What you have to do. Would you filter the listing below so that only lines with the word "from" remain?

Given data.
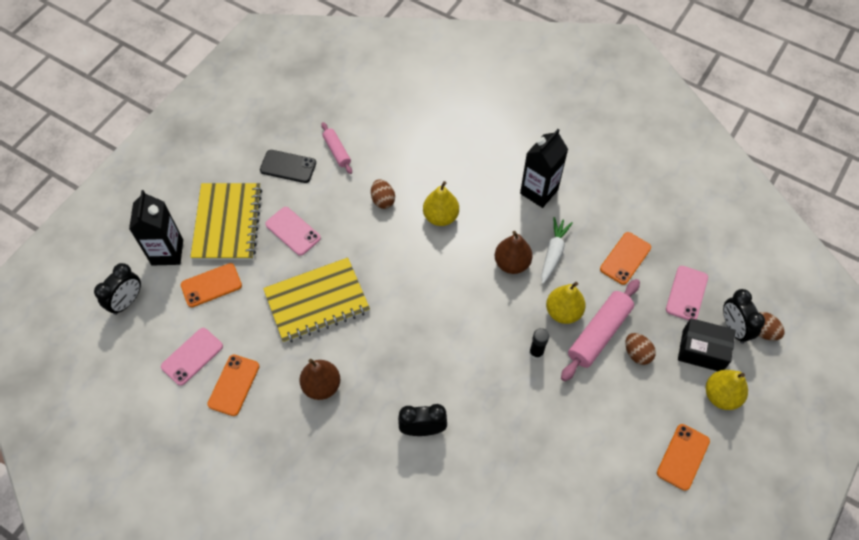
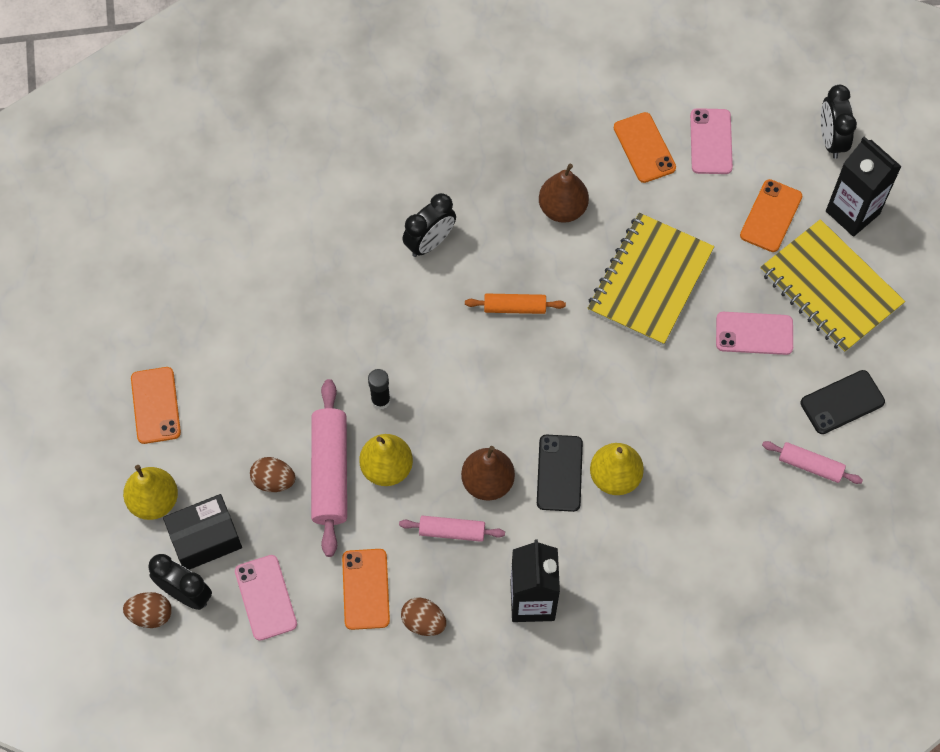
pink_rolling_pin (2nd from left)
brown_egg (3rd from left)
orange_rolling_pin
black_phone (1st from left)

Answer section.
pink_rolling_pin (2nd from left)
brown_egg (3rd from left)
black_phone (1st from left)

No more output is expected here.